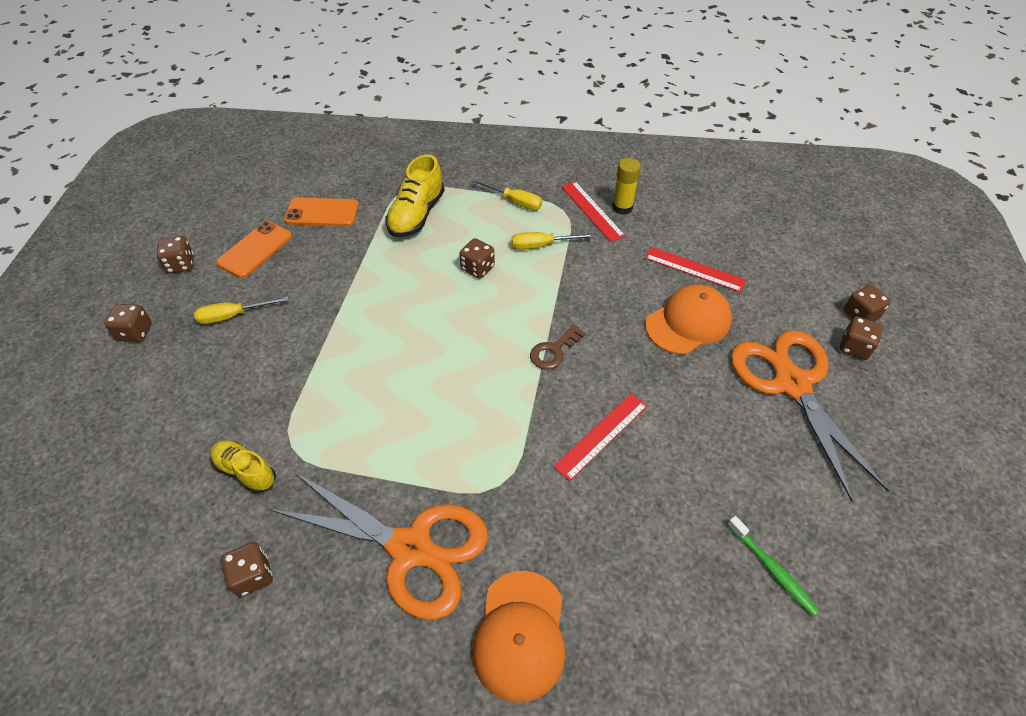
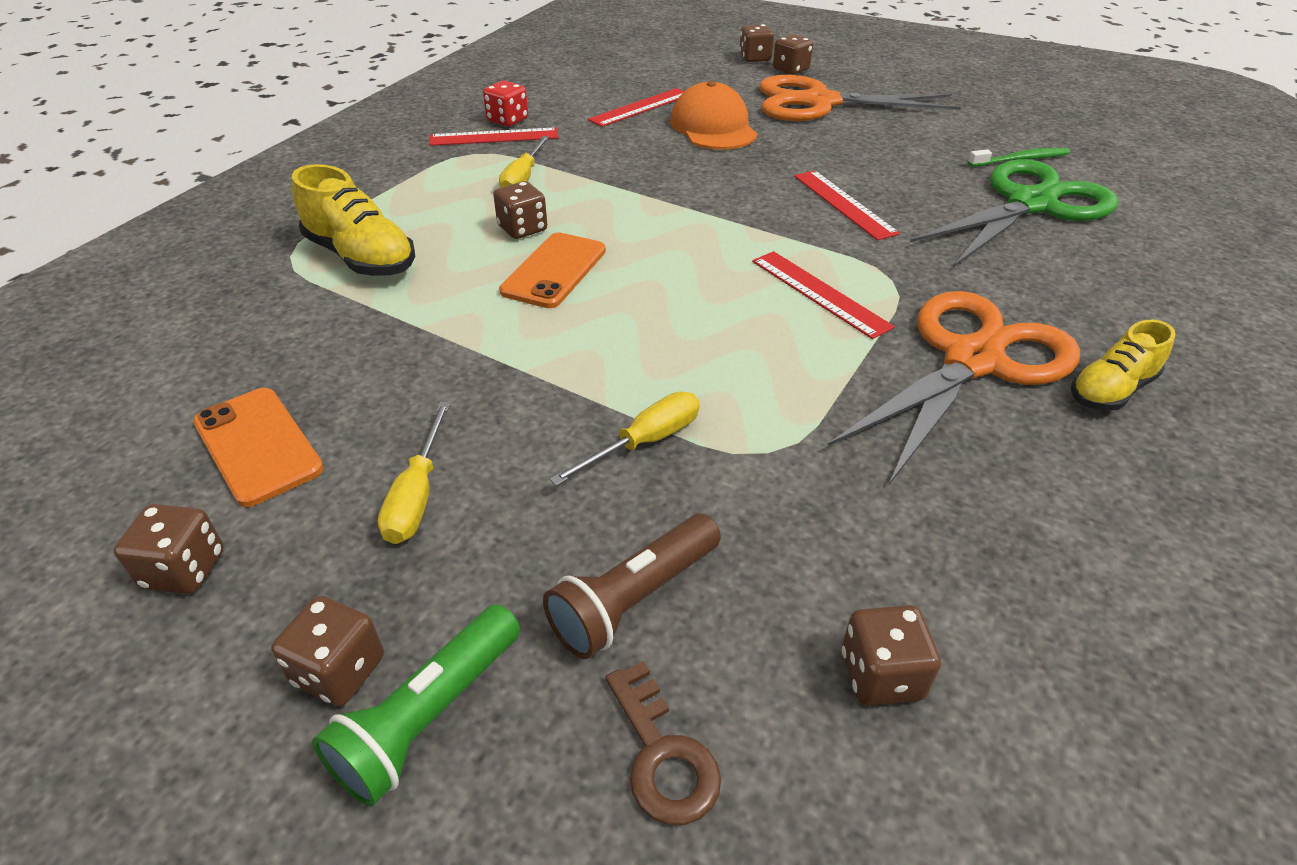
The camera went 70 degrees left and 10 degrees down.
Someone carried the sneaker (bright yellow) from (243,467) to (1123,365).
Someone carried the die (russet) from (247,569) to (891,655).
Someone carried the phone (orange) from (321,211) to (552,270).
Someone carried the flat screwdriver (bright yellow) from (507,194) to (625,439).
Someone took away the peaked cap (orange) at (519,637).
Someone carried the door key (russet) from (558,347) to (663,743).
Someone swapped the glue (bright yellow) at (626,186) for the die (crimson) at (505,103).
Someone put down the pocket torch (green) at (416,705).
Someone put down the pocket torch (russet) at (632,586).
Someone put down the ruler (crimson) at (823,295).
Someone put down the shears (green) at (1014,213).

■ ■ ■ ■ ■ ■ ■

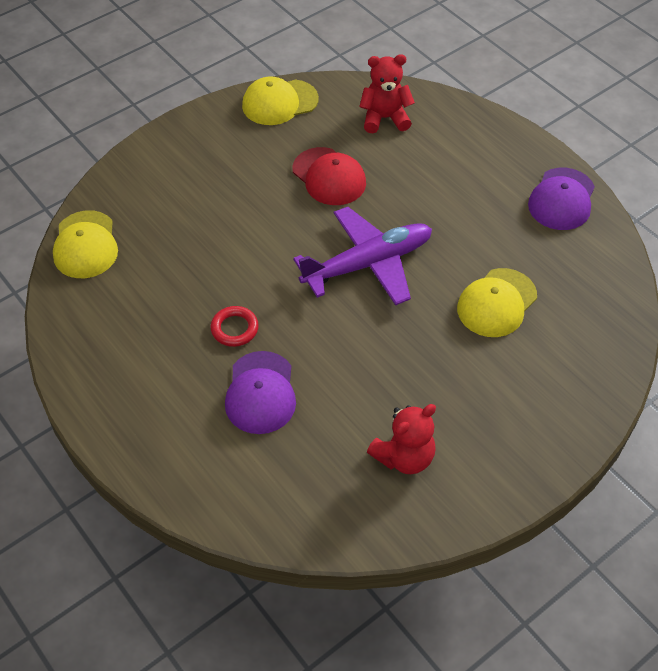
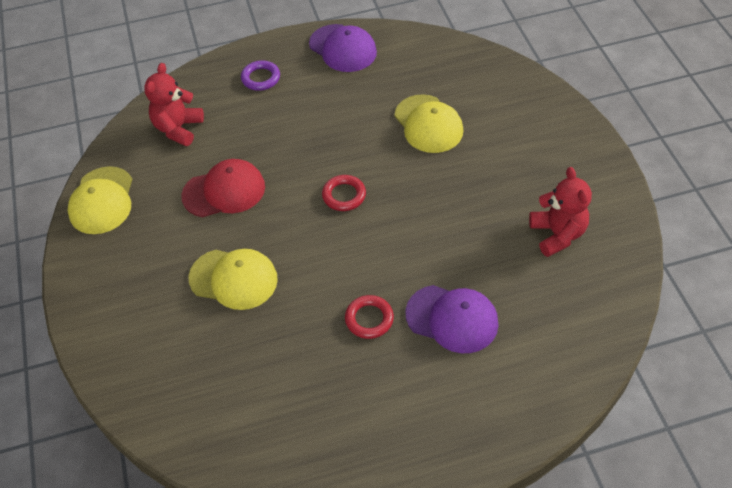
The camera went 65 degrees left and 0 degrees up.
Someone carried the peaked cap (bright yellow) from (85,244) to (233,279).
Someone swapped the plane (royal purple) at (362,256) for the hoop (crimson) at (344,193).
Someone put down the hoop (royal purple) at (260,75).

■ ■ ■ ■ ■ ■ ■

In the listing above, find the line holding "The camera went 70" and the line holding "Someone put down the shears", then output those two lines and every line between them exactly.

• Result of this exercise:
The camera went 70 degrees left and 10 degrees down.
Someone carried the sneaker (bright yellow) from (243,467) to (1123,365).
Someone carried the die (russet) from (247,569) to (891,655).
Someone carried the phone (orange) from (321,211) to (552,270).
Someone carried the flat screwdriver (bright yellow) from (507,194) to (625,439).
Someone took away the peaked cap (orange) at (519,637).
Someone carried the door key (russet) from (558,347) to (663,743).
Someone swapped the glue (bright yellow) at (626,186) for the die (crimson) at (505,103).
Someone put down the pocket torch (green) at (416,705).
Someone put down the pocket torch (russet) at (632,586).
Someone put down the ruler (crimson) at (823,295).
Someone put down the shears (green) at (1014,213).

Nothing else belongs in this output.